Aerial scene parsing data:
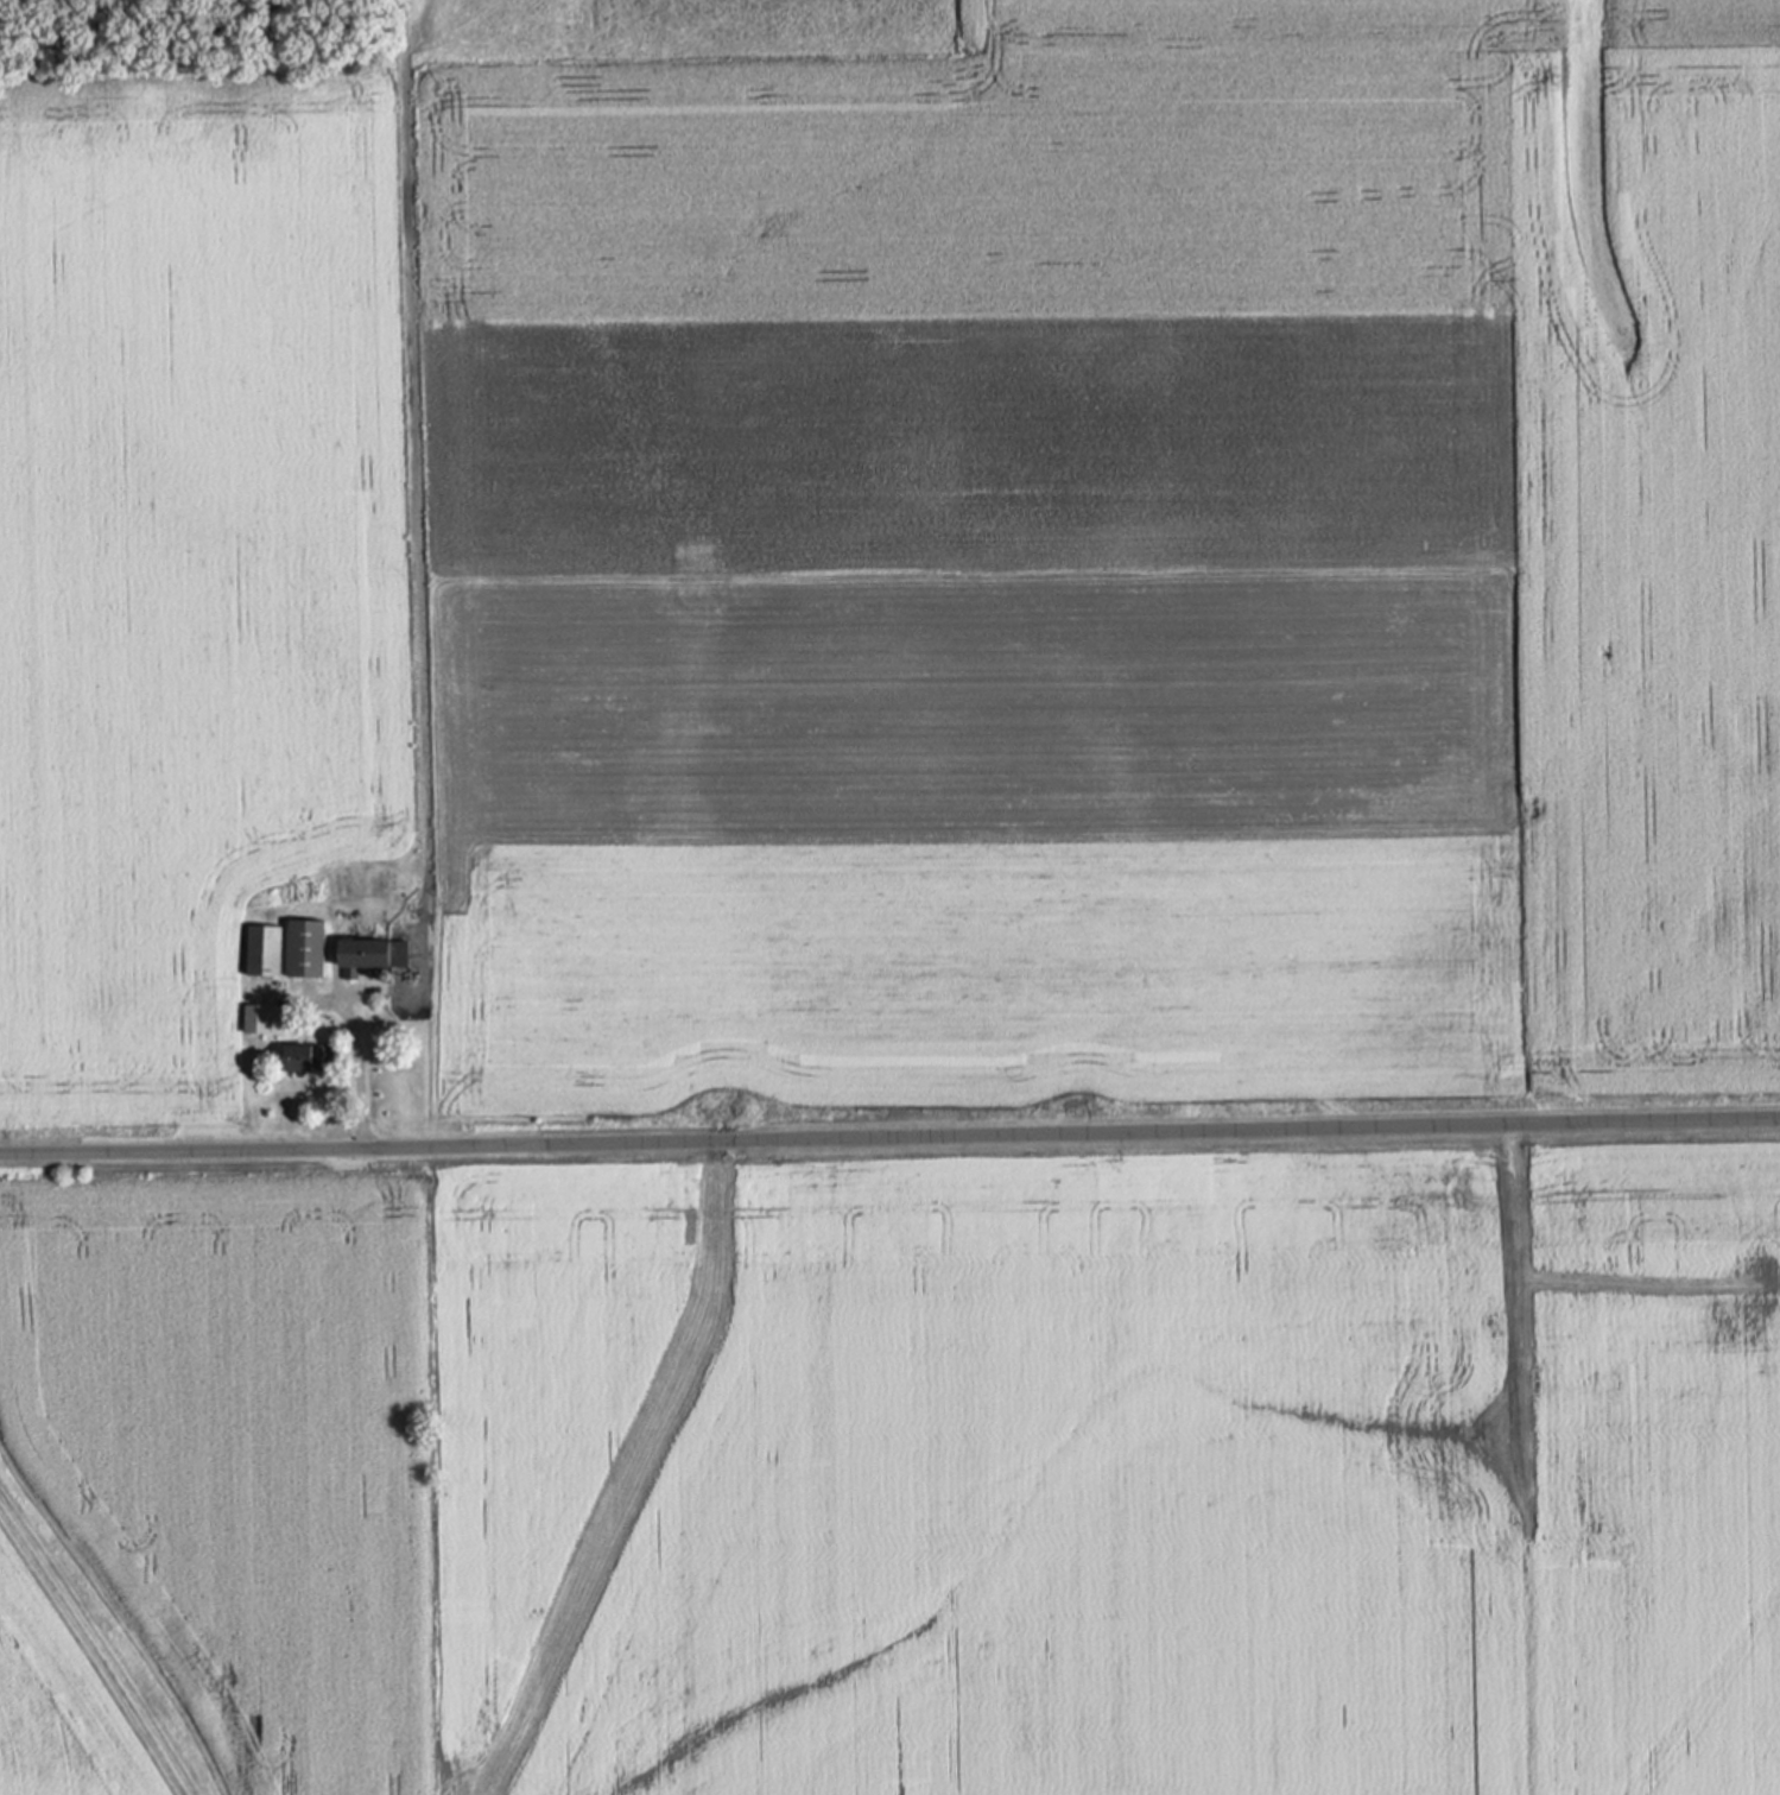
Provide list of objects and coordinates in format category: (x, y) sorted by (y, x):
building: (310, 947)
building: (265, 951)
building: (370, 955)
road: (323, 998)
building: (281, 1034)
building: (304, 1057)
road: (356, 1073)
road: (889, 1135)

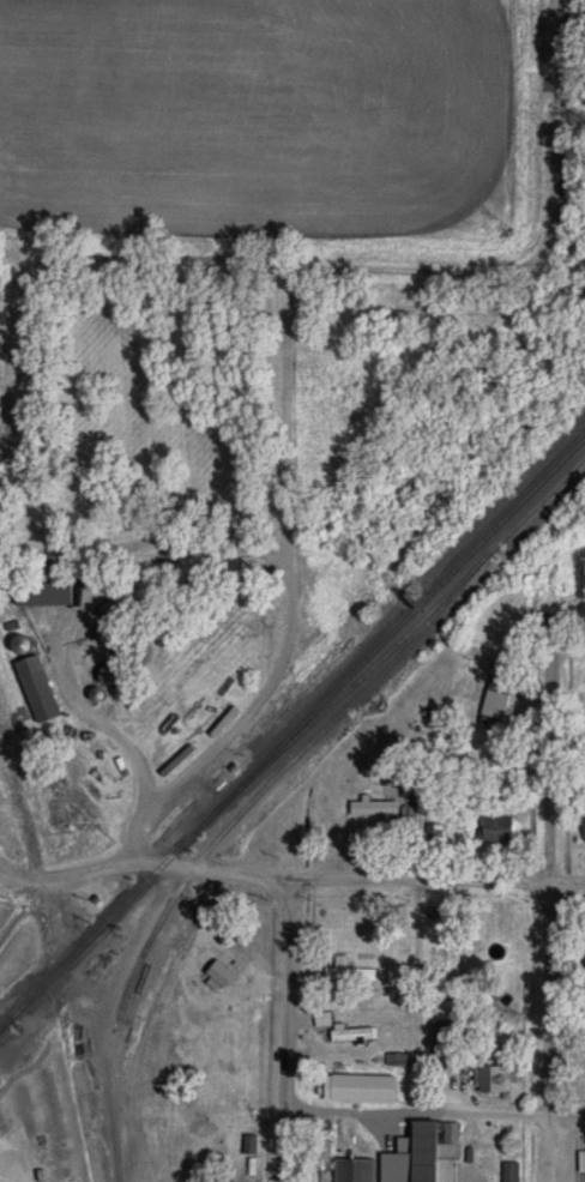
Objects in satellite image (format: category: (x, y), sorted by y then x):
road: (181, 552)
building: (42, 592)
road: (291, 599)
building: (106, 634)
railway: (393, 645)
building: (37, 688)
road: (77, 692)
building: (492, 717)
railway: (292, 733)
railway: (269, 782)
building: (373, 808)
building: (495, 827)
building: (434, 832)
road: (127, 849)
road: (290, 881)
building: (397, 914)
building: (338, 968)
building: (364, 974)
road: (542, 981)
railway: (3, 1024)
road: (285, 1031)
building: (446, 1042)
building: (494, 1078)
building: (401, 1093)
building: (356, 1096)
road: (434, 1109)
building: (434, 1151)
building: (324, 1161)
building: (488, 1163)
building: (354, 1170)
building: (510, 1171)
building: (581, 1176)

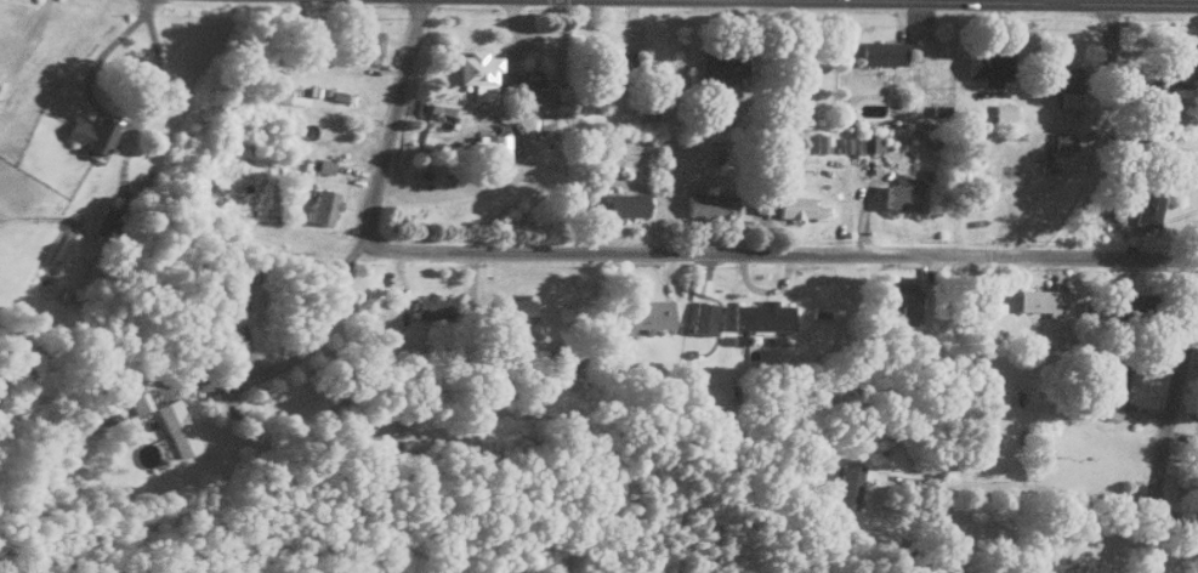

PROBLEM STATEMENT: Return the records above exactly as written, but without any of the pictures.

TASK SOLUTION:
Provide list of objects and coordinates in format category: (x, y) sorted by (y, x):
building: (310, 947)
building: (265, 951)
building: (370, 955)
road: (323, 998)
building: (281, 1034)
building: (304, 1057)
road: (356, 1073)
road: (889, 1135)

Objects in satellite image (format: category: (x, y), sorted by y then x):
road: (181, 552)
building: (42, 592)
road: (291, 599)
building: (106, 634)
railway: (393, 645)
building: (37, 688)
road: (77, 692)
building: (492, 717)
railway: (292, 733)
railway: (269, 782)
building: (373, 808)
building: (495, 827)
building: (434, 832)
road: (127, 849)
road: (290, 881)
building: (397, 914)
building: (338, 968)
building: (364, 974)
road: (542, 981)
railway: (3, 1024)
road: (285, 1031)
building: (446, 1042)
building: (494, 1078)
building: (401, 1093)
building: (356, 1096)
road: (434, 1109)
building: (434, 1151)
building: (324, 1161)
building: (488, 1163)
building: (354, 1170)
building: (510, 1171)
building: (581, 1176)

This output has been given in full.